■ **Assignment**
Would you please transcribe, exactly as written, the lines of the entries below starting at the one that holds "- move: spoon/royal" and ending at the one that holds "- replace: bobbin/royal", both included?

■ **Data to use**
────────────────
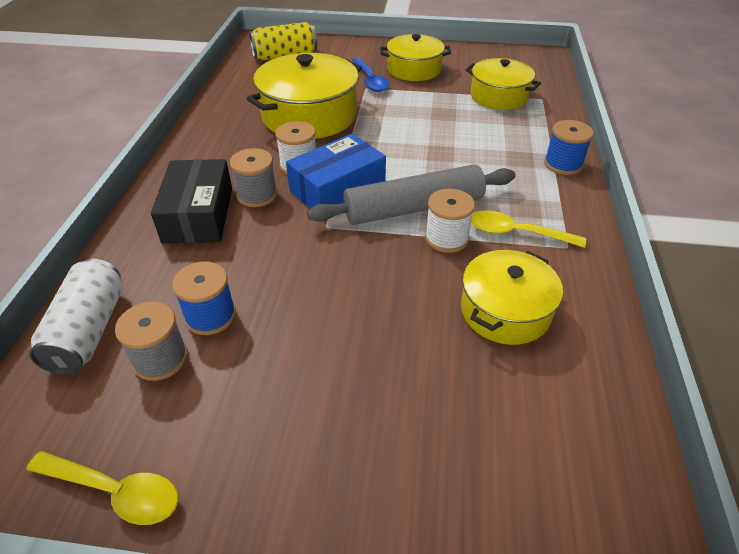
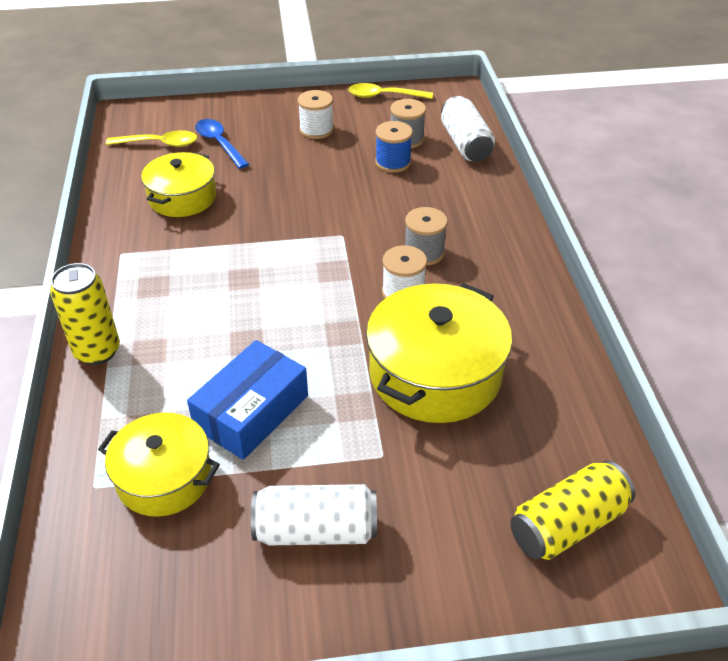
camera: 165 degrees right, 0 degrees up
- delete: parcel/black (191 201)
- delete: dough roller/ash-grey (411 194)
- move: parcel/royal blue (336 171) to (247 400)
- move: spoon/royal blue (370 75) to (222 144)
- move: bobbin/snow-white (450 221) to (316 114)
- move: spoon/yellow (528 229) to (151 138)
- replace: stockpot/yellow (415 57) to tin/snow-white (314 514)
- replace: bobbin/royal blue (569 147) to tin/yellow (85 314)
────────────────
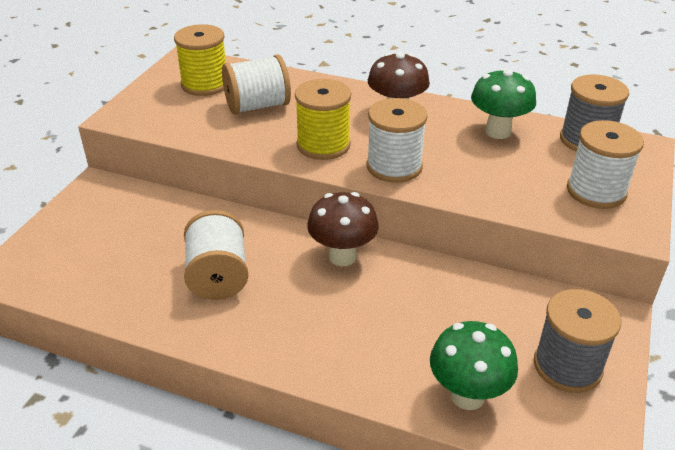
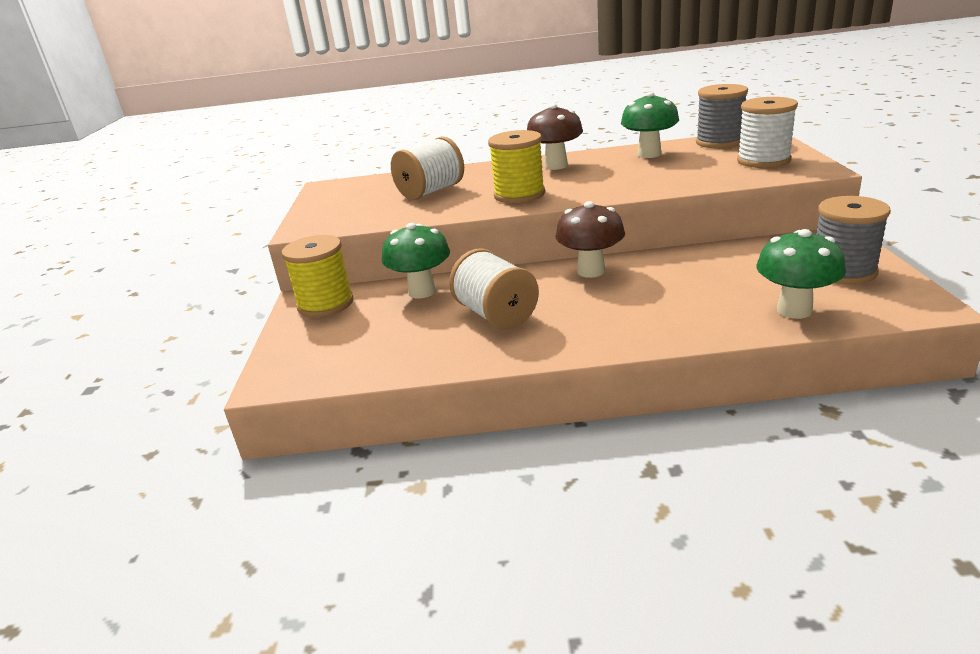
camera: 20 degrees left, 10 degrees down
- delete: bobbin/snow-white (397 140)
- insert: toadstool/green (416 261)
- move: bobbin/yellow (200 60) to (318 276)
────────────────
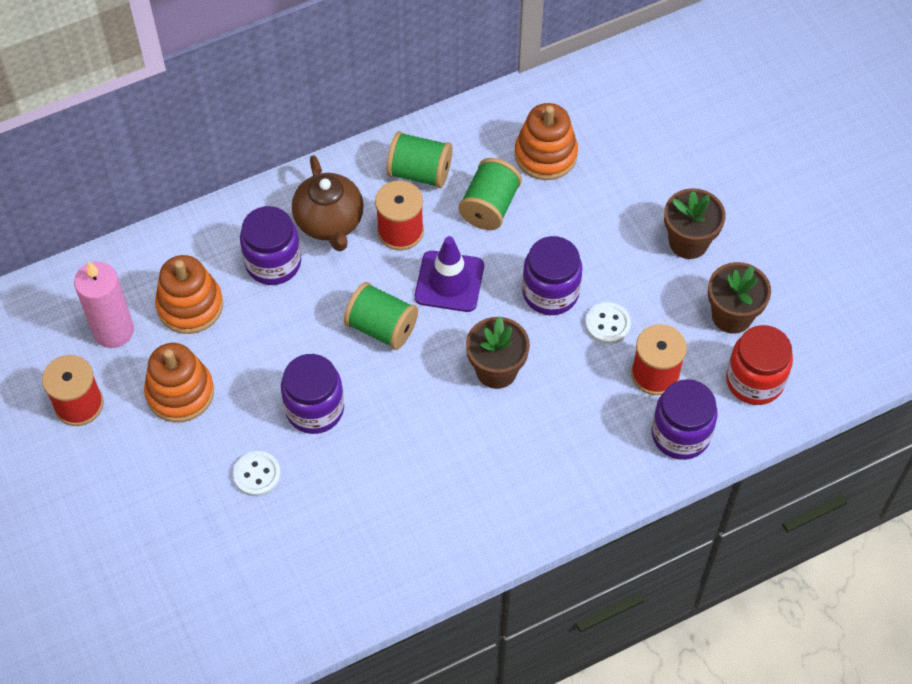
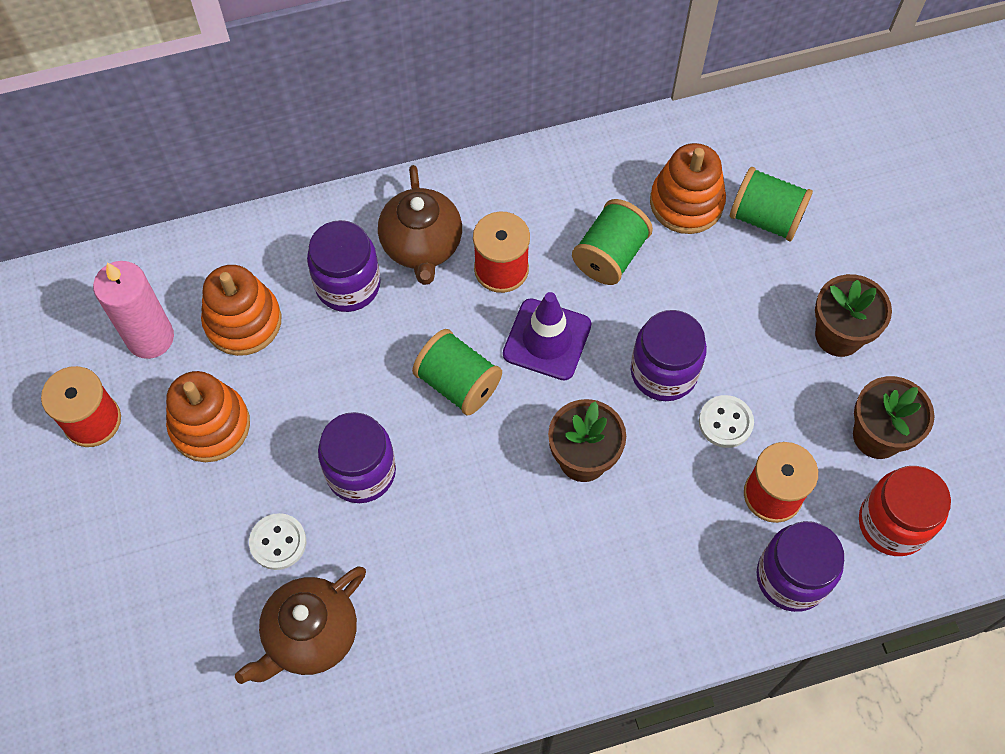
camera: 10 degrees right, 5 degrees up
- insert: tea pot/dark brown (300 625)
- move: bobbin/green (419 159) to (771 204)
────────────────
■ **Expected answer**
- move: spoon/royal blue (370 75) to (222 144)
- move: bobbin/snow-white (450 221) to (316 114)
- move: spoon/yellow (528 229) to (151 138)
- replace: stockpot/yellow (415 57) to tin/snow-white (314 514)
- replace: bobbin/royal blue (569 147) to tin/yellow (85 314)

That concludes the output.